---------- Listed records
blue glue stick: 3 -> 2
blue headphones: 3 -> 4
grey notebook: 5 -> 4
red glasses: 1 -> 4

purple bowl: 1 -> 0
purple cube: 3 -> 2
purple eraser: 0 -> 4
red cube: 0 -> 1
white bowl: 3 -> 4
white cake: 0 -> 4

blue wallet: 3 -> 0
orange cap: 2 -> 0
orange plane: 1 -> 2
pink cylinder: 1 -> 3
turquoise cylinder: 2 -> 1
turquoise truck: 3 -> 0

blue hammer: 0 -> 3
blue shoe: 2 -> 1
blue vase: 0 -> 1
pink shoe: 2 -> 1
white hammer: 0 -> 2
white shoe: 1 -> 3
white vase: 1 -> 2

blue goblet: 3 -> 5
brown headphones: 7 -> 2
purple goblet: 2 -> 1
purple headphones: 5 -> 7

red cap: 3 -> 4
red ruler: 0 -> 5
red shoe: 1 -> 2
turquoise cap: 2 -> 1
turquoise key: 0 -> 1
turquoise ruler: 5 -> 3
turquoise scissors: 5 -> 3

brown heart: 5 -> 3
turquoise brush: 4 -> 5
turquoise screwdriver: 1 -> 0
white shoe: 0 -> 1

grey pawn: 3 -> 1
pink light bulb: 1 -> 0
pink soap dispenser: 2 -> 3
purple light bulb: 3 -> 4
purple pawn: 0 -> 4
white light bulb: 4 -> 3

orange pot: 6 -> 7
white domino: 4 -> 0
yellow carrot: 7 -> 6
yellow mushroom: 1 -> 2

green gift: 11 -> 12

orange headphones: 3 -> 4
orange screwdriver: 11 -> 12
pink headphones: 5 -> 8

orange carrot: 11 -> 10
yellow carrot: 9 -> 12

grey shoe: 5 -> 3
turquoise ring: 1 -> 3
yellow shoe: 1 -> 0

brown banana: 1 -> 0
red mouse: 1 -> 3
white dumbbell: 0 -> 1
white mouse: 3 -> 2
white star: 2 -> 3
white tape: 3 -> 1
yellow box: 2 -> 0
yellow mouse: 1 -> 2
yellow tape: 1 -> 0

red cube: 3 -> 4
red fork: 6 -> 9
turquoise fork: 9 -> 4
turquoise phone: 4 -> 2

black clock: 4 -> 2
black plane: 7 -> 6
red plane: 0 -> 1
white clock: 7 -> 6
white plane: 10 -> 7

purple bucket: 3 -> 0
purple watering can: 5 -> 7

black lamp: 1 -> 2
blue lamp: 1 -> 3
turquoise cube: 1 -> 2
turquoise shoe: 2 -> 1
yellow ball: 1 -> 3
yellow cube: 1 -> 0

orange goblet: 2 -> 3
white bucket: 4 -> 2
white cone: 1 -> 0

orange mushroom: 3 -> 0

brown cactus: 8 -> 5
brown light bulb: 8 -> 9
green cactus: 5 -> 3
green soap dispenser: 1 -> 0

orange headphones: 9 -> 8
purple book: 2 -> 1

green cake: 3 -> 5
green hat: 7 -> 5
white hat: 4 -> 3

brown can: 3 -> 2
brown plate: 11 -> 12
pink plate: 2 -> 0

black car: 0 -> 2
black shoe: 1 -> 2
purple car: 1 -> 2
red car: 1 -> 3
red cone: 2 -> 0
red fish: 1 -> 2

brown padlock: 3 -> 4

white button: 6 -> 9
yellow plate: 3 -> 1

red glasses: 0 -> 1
--------------------
**What this task involves:**
Send back all of the material exactly as given.

**Solution to the problem:**
blue glue stick: 3 -> 2
blue headphones: 3 -> 4
grey notebook: 5 -> 4
red glasses: 1 -> 4

purple bowl: 1 -> 0
purple cube: 3 -> 2
purple eraser: 0 -> 4
red cube: 0 -> 1
white bowl: 3 -> 4
white cake: 0 -> 4

blue wallet: 3 -> 0
orange cap: 2 -> 0
orange plane: 1 -> 2
pink cylinder: 1 -> 3
turquoise cylinder: 2 -> 1
turquoise truck: 3 -> 0

blue hammer: 0 -> 3
blue shoe: 2 -> 1
blue vase: 0 -> 1
pink shoe: 2 -> 1
white hammer: 0 -> 2
white shoe: 1 -> 3
white vase: 1 -> 2

blue goblet: 3 -> 5
brown headphones: 7 -> 2
purple goblet: 2 -> 1
purple headphones: 5 -> 7

red cap: 3 -> 4
red ruler: 0 -> 5
red shoe: 1 -> 2
turquoise cap: 2 -> 1
turquoise key: 0 -> 1
turquoise ruler: 5 -> 3
turquoise scissors: 5 -> 3

brown heart: 5 -> 3
turquoise brush: 4 -> 5
turquoise screwdriver: 1 -> 0
white shoe: 0 -> 1

grey pawn: 3 -> 1
pink light bulb: 1 -> 0
pink soap dispenser: 2 -> 3
purple light bulb: 3 -> 4
purple pawn: 0 -> 4
white light bulb: 4 -> 3

orange pot: 6 -> 7
white domino: 4 -> 0
yellow carrot: 7 -> 6
yellow mushroom: 1 -> 2

green gift: 11 -> 12

orange headphones: 3 -> 4
orange screwdriver: 11 -> 12
pink headphones: 5 -> 8

orange carrot: 11 -> 10
yellow carrot: 9 -> 12

grey shoe: 5 -> 3
turquoise ring: 1 -> 3
yellow shoe: 1 -> 0

brown banana: 1 -> 0
red mouse: 1 -> 3
white dumbbell: 0 -> 1
white mouse: 3 -> 2
white star: 2 -> 3
white tape: 3 -> 1
yellow box: 2 -> 0
yellow mouse: 1 -> 2
yellow tape: 1 -> 0

red cube: 3 -> 4
red fork: 6 -> 9
turquoise fork: 9 -> 4
turquoise phone: 4 -> 2

black clock: 4 -> 2
black plane: 7 -> 6
red plane: 0 -> 1
white clock: 7 -> 6
white plane: 10 -> 7

purple bucket: 3 -> 0
purple watering can: 5 -> 7

black lamp: 1 -> 2
blue lamp: 1 -> 3
turquoise cube: 1 -> 2
turquoise shoe: 2 -> 1
yellow ball: 1 -> 3
yellow cube: 1 -> 0

orange goblet: 2 -> 3
white bucket: 4 -> 2
white cone: 1 -> 0

orange mushroom: 3 -> 0

brown cactus: 8 -> 5
brown light bulb: 8 -> 9
green cactus: 5 -> 3
green soap dispenser: 1 -> 0

orange headphones: 9 -> 8
purple book: 2 -> 1

green cake: 3 -> 5
green hat: 7 -> 5
white hat: 4 -> 3

brown can: 3 -> 2
brown plate: 11 -> 12
pink plate: 2 -> 0

black car: 0 -> 2
black shoe: 1 -> 2
purple car: 1 -> 2
red car: 1 -> 3
red cone: 2 -> 0
red fish: 1 -> 2

brown padlock: 3 -> 4

white button: 6 -> 9
yellow plate: 3 -> 1

red glasses: 0 -> 1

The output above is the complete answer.